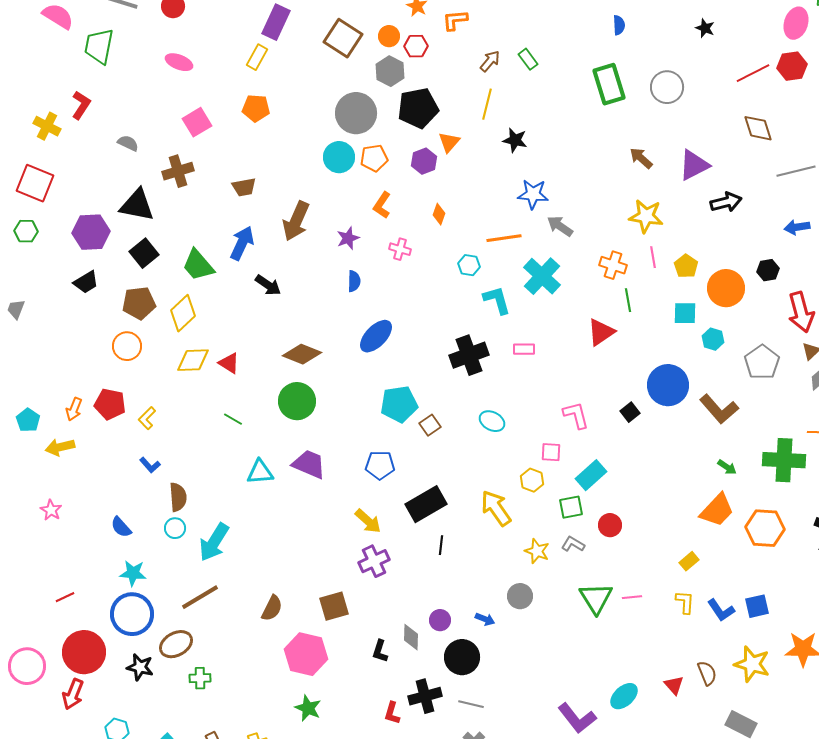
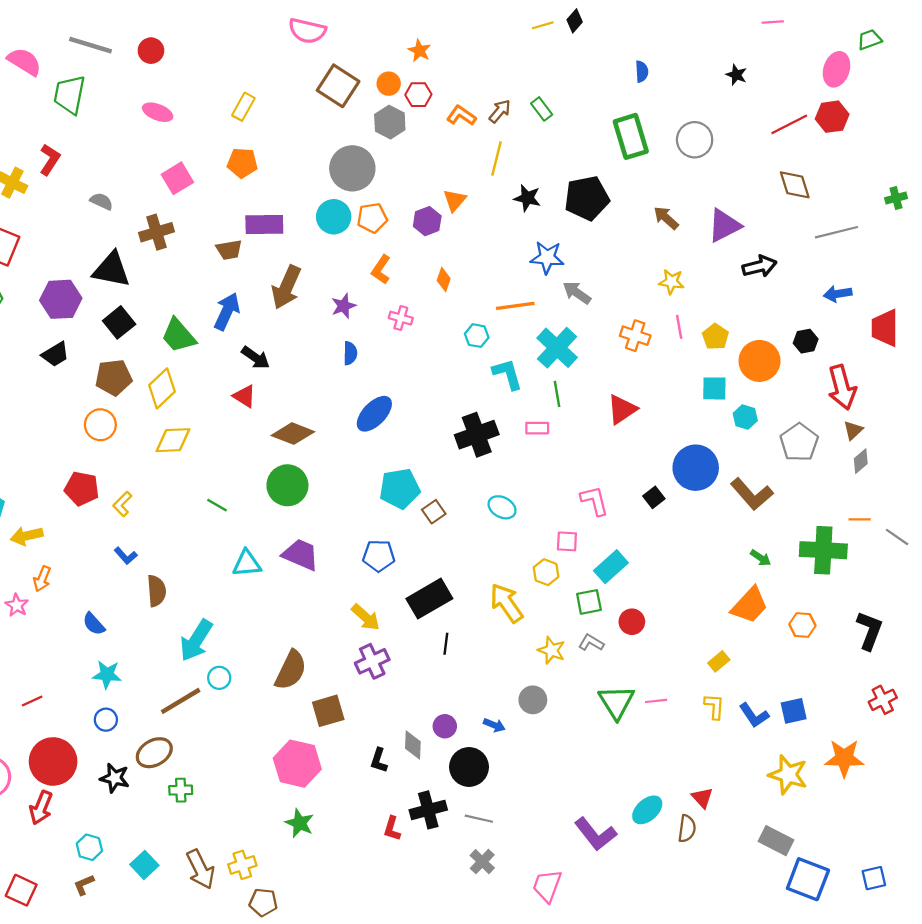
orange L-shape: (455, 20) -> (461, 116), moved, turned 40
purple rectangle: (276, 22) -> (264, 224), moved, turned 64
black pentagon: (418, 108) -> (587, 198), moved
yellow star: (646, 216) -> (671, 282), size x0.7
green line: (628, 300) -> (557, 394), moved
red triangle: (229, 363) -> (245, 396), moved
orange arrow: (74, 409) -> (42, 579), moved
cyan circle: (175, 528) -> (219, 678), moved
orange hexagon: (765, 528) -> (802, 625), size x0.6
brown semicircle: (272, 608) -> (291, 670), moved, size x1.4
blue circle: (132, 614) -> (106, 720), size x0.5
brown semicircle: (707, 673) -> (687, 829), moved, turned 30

·····

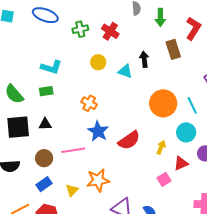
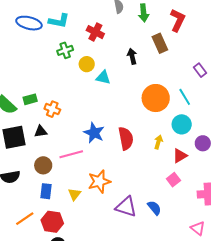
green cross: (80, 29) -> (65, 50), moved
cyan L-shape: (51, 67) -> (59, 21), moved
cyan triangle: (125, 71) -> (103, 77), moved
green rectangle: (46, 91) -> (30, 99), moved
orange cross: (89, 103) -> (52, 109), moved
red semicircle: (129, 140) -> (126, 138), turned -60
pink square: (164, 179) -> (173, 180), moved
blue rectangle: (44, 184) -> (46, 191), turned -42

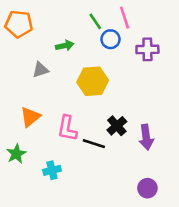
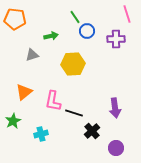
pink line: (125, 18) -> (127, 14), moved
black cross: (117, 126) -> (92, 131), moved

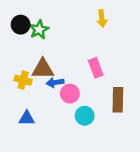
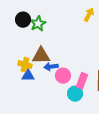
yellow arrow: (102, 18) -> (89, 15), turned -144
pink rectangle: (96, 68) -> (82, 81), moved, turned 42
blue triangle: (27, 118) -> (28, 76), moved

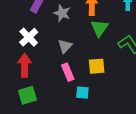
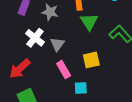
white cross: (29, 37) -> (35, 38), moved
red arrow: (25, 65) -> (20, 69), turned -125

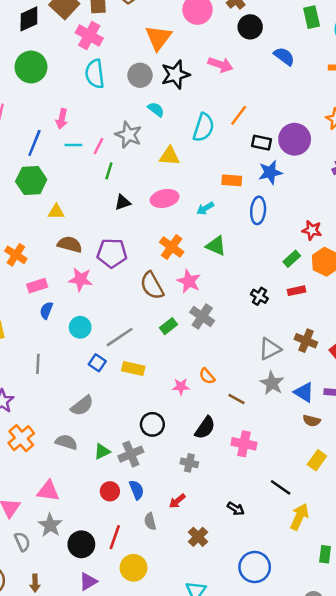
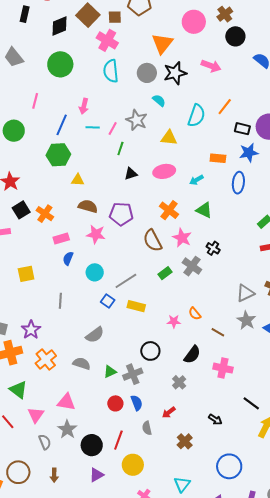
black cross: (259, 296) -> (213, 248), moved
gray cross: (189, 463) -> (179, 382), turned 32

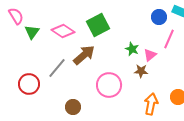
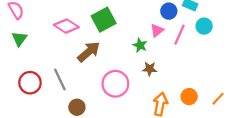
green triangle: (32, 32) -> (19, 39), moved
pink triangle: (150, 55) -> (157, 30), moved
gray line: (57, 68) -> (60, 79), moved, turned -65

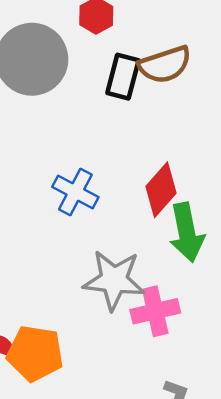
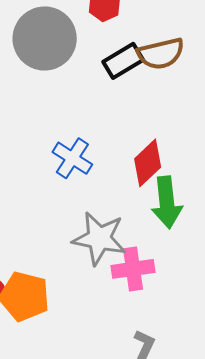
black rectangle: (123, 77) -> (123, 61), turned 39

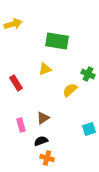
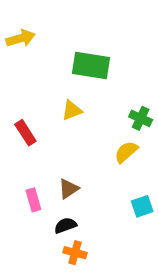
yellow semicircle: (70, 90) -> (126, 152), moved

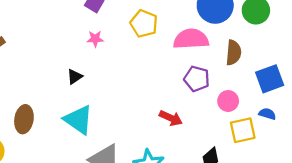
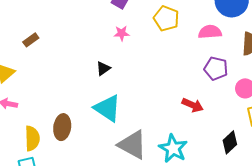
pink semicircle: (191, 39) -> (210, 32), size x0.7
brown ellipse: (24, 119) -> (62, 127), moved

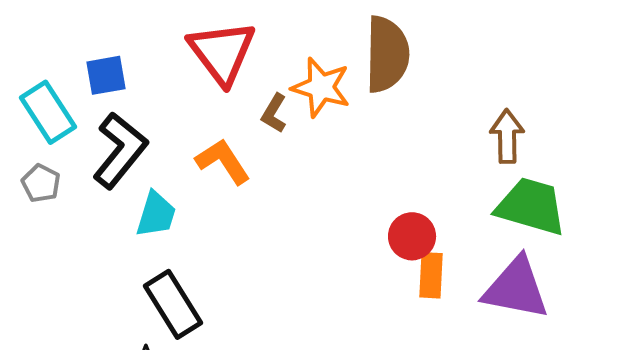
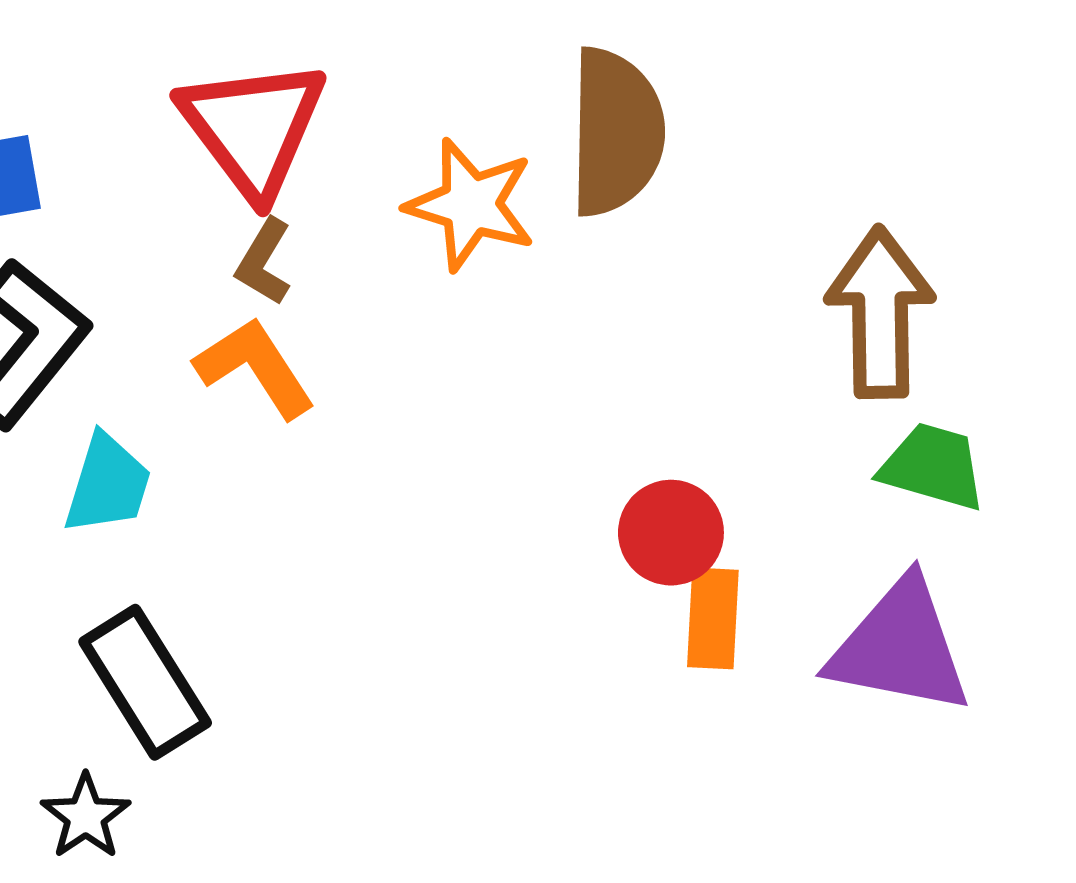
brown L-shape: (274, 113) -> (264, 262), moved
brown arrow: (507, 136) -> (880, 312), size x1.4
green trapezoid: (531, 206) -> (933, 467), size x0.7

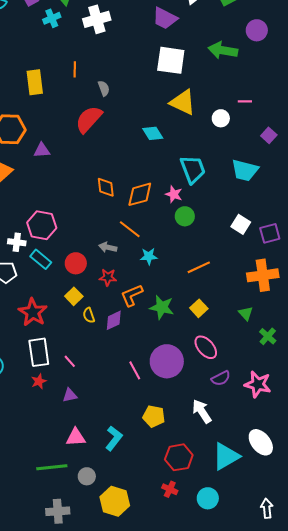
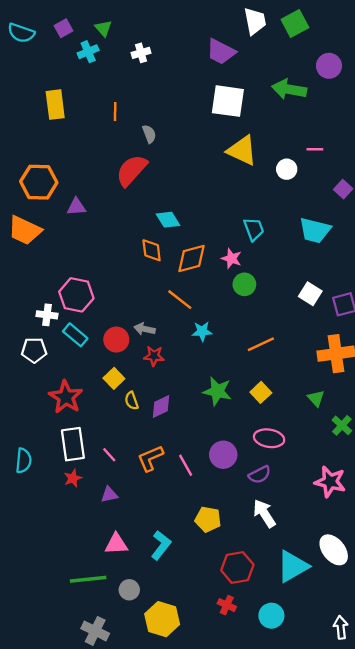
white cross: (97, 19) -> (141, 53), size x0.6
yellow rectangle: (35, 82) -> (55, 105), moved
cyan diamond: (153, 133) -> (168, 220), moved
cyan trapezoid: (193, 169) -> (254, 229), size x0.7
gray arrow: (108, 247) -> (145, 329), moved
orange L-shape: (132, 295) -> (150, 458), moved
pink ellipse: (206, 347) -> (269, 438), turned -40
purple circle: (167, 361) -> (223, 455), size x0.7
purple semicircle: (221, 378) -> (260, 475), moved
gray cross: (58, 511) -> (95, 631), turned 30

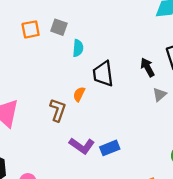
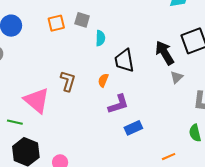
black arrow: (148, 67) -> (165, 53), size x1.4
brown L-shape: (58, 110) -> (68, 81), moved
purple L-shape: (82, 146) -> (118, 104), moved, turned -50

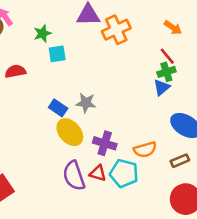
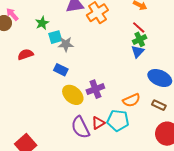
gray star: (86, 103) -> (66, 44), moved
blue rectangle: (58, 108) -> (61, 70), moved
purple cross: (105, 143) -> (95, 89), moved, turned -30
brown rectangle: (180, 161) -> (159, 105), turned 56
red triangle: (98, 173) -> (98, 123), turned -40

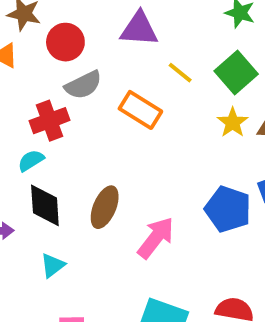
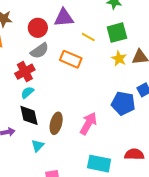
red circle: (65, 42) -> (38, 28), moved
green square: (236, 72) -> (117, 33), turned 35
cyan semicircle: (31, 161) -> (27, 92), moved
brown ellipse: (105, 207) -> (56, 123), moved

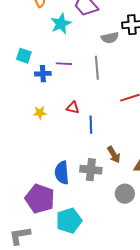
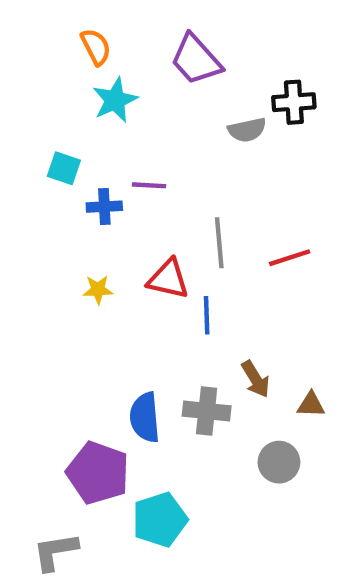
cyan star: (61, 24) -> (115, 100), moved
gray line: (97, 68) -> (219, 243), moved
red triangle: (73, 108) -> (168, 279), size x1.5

·····

Among the lines above, find the ones containing "shape" and copy them.

SOLUTION FOR THIS EXERCISE:
orange L-shape: (455, 20) -> (461, 116), moved, turned 40
cyan L-shape: (51, 67) -> (59, 21), moved
brown L-shape: (274, 113) -> (264, 262), moved
orange L-shape: (132, 295) -> (150, 458), moved
brown L-shape: (58, 110) -> (68, 81), moved
purple L-shape: (82, 146) -> (118, 104), moved, turned -50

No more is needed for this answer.